---- PROVIDED RECORDS

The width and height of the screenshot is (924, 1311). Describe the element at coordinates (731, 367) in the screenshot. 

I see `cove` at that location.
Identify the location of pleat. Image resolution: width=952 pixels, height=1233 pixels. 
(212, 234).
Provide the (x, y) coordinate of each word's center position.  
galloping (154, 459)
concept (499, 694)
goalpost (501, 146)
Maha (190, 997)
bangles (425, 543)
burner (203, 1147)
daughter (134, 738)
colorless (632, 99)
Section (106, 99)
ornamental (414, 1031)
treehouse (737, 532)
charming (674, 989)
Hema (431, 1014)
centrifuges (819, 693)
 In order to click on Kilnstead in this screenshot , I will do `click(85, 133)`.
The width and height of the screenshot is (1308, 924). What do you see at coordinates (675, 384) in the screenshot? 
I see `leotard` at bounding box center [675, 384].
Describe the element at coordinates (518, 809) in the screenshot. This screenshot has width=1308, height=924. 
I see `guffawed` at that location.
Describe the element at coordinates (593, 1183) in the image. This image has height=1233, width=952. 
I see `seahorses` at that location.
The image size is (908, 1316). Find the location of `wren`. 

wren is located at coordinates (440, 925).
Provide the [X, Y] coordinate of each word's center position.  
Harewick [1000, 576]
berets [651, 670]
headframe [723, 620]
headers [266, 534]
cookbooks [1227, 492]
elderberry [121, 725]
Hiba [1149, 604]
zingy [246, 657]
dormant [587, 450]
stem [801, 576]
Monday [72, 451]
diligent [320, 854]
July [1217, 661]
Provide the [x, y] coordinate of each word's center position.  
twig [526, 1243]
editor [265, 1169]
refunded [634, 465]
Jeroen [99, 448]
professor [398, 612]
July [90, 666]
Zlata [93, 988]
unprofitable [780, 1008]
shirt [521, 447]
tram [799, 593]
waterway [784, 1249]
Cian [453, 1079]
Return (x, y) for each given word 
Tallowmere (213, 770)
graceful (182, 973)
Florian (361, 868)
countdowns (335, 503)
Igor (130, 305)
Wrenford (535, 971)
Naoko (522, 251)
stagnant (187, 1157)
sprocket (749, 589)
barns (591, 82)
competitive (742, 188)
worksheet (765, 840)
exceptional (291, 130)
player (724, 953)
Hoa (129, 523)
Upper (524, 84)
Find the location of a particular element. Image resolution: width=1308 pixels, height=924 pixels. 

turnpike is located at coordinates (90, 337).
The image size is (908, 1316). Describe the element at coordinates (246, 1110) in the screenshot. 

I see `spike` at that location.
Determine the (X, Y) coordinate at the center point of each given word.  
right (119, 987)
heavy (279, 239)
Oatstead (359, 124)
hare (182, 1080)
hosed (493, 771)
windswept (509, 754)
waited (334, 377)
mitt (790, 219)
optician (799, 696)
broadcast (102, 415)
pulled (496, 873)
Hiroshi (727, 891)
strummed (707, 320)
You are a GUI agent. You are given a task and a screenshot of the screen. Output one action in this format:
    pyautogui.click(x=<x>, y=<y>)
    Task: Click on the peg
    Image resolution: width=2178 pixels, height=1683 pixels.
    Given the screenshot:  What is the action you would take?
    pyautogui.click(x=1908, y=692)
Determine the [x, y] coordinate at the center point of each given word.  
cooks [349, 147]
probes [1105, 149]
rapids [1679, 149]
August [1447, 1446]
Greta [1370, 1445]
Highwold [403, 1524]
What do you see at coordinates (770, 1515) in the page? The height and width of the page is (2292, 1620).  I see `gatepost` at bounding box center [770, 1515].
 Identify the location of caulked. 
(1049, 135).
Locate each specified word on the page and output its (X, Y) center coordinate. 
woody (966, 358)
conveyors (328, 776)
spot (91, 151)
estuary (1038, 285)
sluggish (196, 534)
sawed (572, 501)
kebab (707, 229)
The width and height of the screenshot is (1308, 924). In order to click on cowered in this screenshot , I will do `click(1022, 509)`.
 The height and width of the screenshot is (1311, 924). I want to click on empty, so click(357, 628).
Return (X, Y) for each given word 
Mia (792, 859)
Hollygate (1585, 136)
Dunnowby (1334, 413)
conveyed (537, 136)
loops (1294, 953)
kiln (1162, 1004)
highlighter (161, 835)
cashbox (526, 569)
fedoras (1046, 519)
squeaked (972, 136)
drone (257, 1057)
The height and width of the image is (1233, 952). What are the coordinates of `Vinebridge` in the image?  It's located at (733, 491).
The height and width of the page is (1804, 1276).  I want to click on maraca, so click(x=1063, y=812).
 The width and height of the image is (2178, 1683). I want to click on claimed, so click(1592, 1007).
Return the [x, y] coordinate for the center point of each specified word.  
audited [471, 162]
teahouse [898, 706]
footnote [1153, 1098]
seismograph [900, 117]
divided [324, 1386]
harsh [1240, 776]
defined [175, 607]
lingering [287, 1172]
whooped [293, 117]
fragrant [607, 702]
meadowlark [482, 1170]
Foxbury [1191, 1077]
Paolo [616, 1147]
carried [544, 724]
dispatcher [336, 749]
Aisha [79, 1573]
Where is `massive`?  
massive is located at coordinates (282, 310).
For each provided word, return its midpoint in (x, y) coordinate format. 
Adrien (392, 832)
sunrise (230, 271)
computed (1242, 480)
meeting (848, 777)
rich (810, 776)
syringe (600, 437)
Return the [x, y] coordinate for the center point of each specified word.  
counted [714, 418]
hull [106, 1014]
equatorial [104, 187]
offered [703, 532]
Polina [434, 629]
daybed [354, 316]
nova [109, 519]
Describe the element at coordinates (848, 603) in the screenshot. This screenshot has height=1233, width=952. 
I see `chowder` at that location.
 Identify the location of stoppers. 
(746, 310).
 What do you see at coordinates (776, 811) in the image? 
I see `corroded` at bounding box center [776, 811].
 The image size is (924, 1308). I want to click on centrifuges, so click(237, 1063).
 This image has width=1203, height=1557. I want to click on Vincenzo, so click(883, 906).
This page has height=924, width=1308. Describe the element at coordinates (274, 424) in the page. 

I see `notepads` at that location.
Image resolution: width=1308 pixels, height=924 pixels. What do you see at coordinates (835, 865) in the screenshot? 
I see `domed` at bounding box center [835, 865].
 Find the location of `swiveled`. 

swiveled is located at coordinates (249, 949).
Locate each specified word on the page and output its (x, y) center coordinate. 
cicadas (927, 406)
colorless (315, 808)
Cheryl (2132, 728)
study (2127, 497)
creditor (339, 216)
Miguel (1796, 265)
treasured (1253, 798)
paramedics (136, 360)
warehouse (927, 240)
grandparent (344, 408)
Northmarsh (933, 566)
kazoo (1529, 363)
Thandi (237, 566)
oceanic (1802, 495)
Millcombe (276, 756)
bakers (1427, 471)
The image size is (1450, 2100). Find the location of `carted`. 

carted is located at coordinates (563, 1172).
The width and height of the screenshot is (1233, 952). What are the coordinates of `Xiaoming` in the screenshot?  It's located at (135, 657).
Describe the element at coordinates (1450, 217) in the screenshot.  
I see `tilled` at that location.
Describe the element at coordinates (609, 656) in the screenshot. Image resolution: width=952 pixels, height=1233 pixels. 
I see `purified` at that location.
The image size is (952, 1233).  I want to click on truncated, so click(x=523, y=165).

--------

* AIM
Reproduce the data above exactly as it appears, from its first line through the line containing "In order to click on Kilnstead", including both of those lines.

* FINISHED EXERCISE
The width and height of the screenshot is (924, 1311). Describe the element at coordinates (731, 367) in the screenshot. 

I see `cove` at that location.
Identify the location of pleat. Image resolution: width=952 pixels, height=1233 pixels. 
(212, 234).
Provide the (x, y) coordinate of each word's center position.  
galloping (154, 459)
concept (499, 694)
goalpost (501, 146)
Maha (190, 997)
bangles (425, 543)
burner (203, 1147)
daughter (134, 738)
colorless (632, 99)
Section (106, 99)
ornamental (414, 1031)
treehouse (737, 532)
charming (674, 989)
Hema (431, 1014)
centrifuges (819, 693)
 In order to click on Kilnstead in this screenshot , I will do `click(85, 133)`.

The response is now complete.